**What you will do:**
Copy out all lines of the material below in which "Hantel" occurs.

· · · · ·

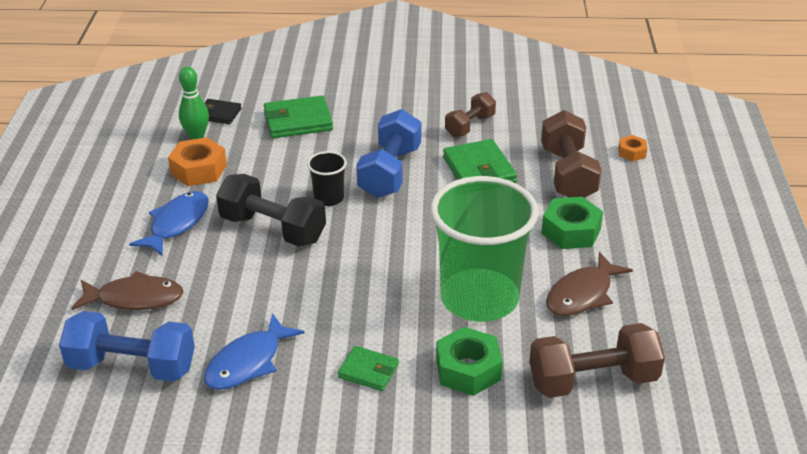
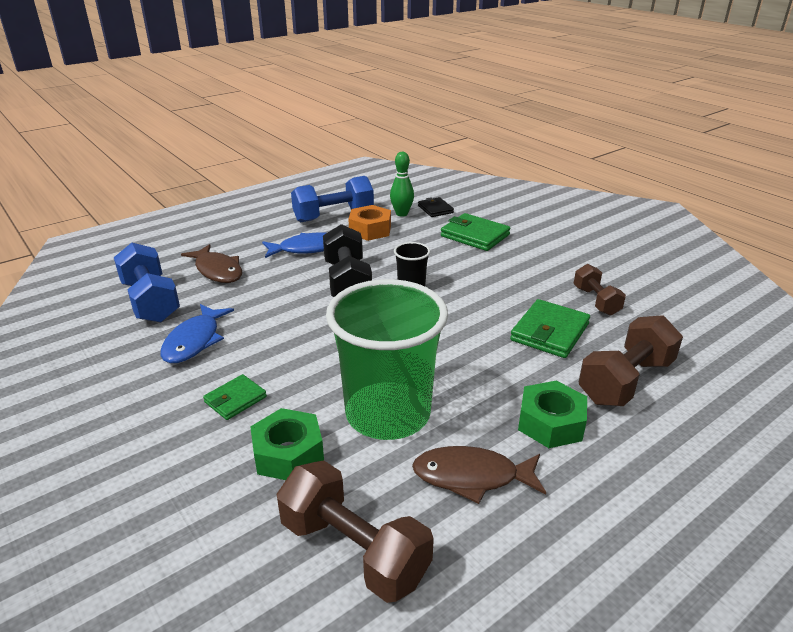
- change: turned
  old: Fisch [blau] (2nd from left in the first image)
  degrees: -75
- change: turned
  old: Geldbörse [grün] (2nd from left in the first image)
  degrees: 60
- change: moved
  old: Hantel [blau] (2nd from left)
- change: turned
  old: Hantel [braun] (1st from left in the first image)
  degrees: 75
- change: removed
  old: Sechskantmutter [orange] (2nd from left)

· · · · ·

**Solved exercise:**
  old: Hantel [blau] (2nd from left)
  old: Hantel [braun] (1st from left in the first image)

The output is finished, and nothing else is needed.